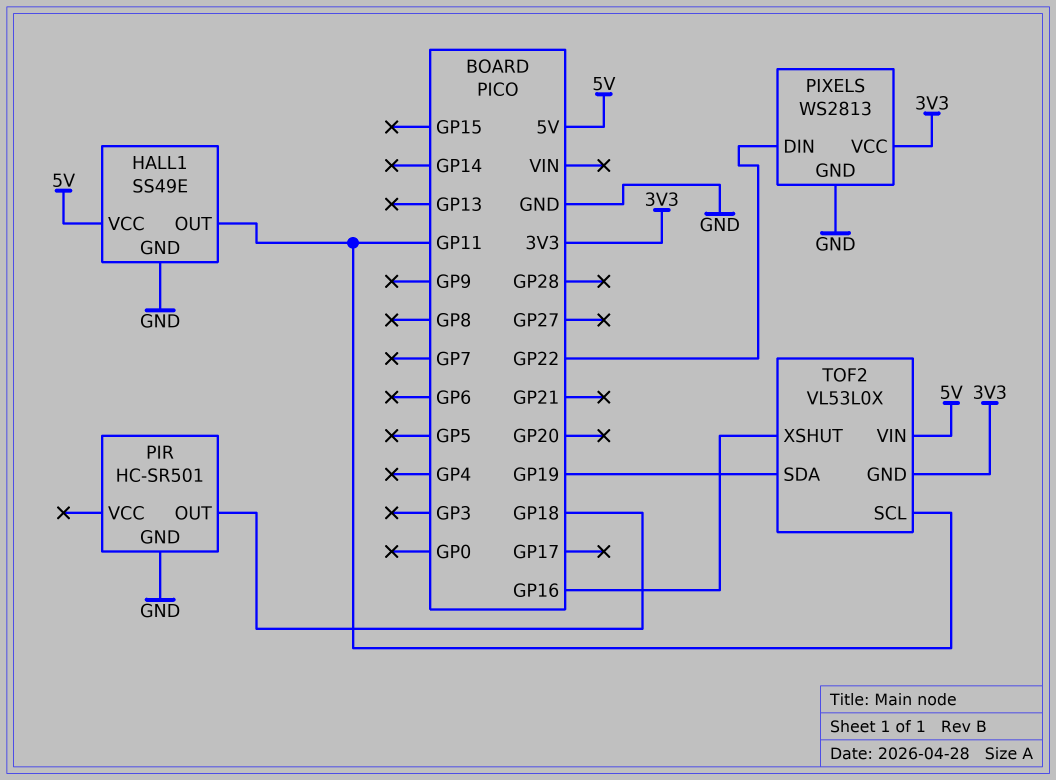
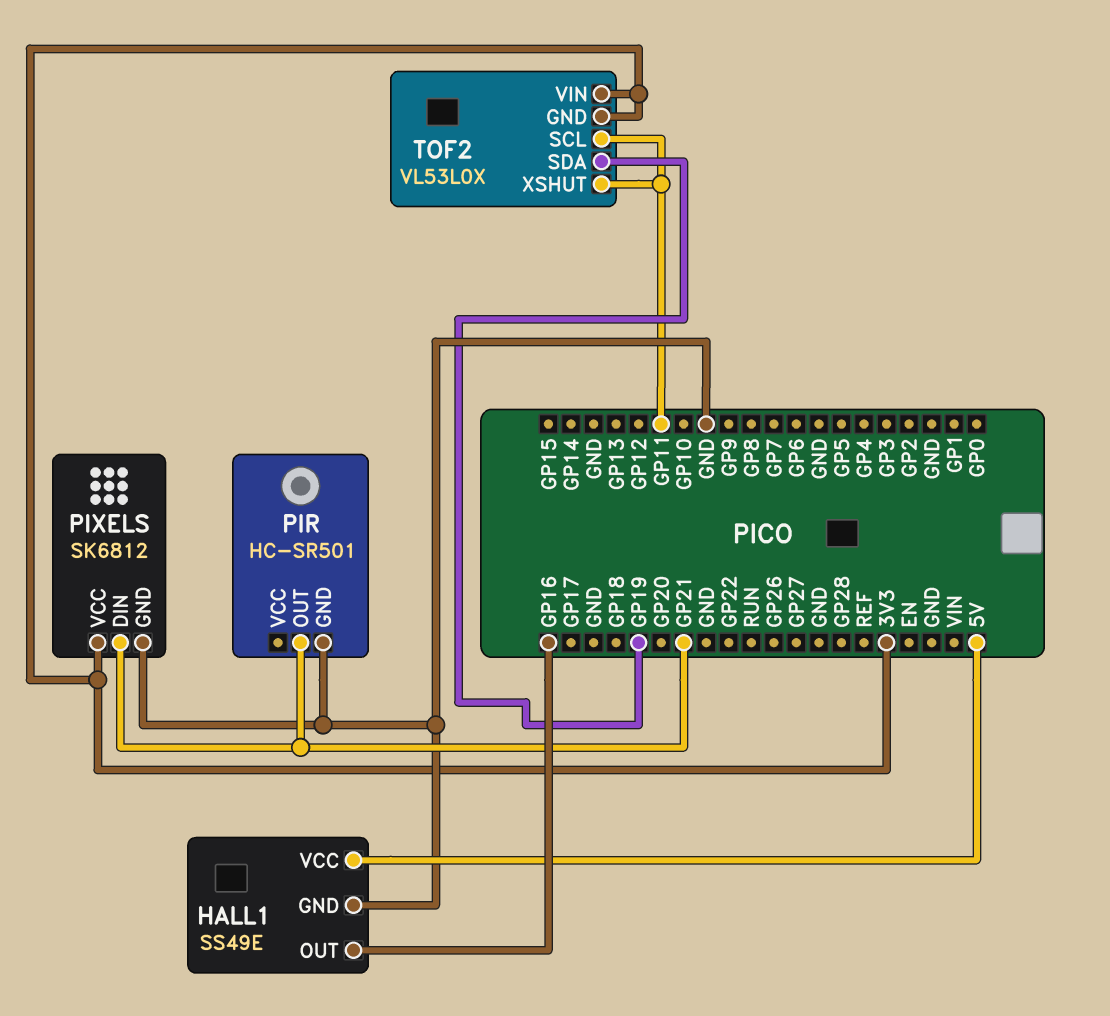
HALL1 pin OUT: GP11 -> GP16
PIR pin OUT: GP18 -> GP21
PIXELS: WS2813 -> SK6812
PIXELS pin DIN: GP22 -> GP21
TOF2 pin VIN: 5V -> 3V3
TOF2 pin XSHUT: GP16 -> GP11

---

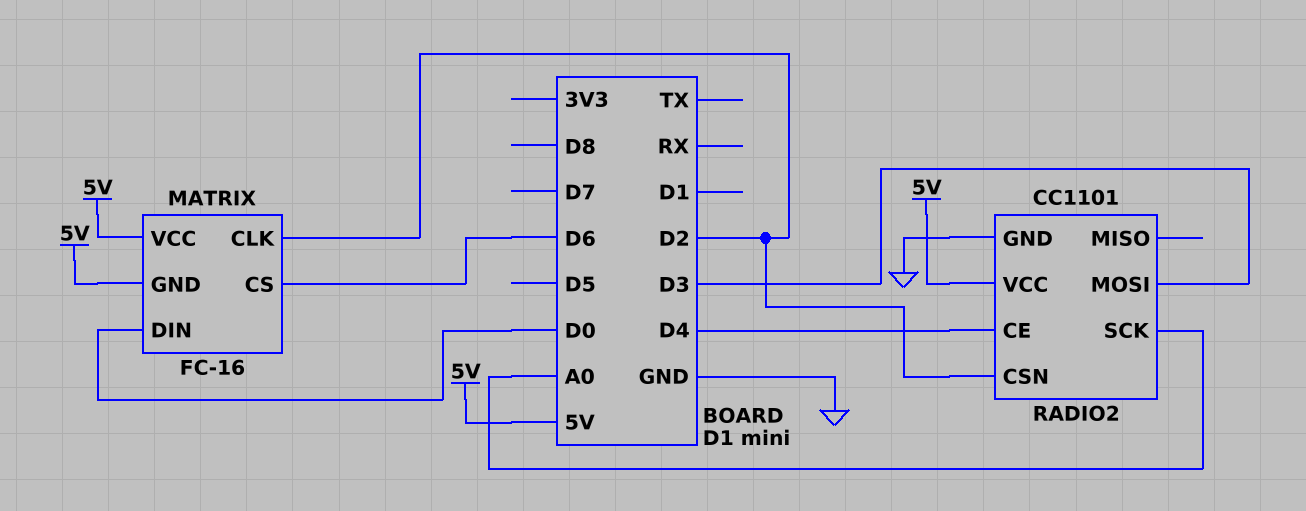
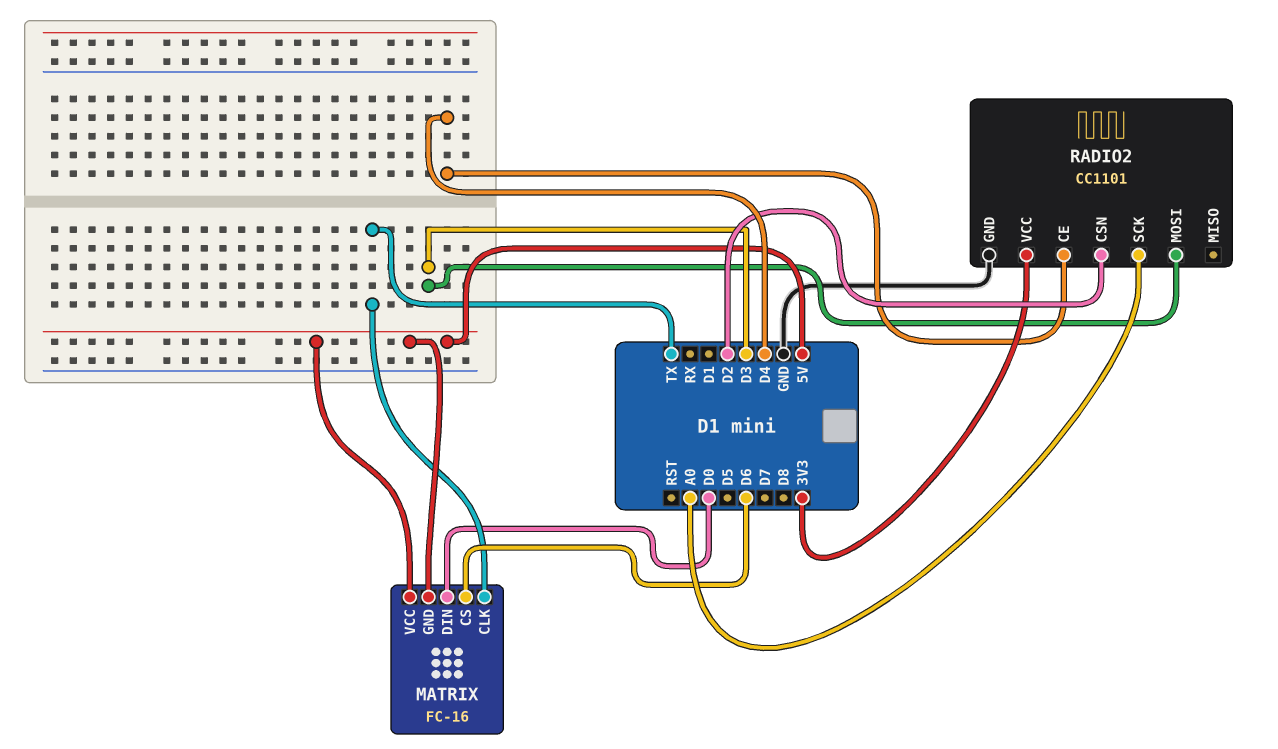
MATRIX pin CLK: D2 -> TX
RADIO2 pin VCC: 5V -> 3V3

§ **Assigned task**:
Within the material above, the line with "PIR pin OUT: GP18 -> GP21" opens the range and the line with "TOF2 pin XSHUT: GP16 -> GP11" closes it; reproduce that range word for word.

§ **Exercise answer**:
PIR pin OUT: GP18 -> GP21
PIXELS: WS2813 -> SK6812
PIXELS pin DIN: GP22 -> GP21
TOF2 pin VIN: 5V -> 3V3
TOF2 pin XSHUT: GP16 -> GP11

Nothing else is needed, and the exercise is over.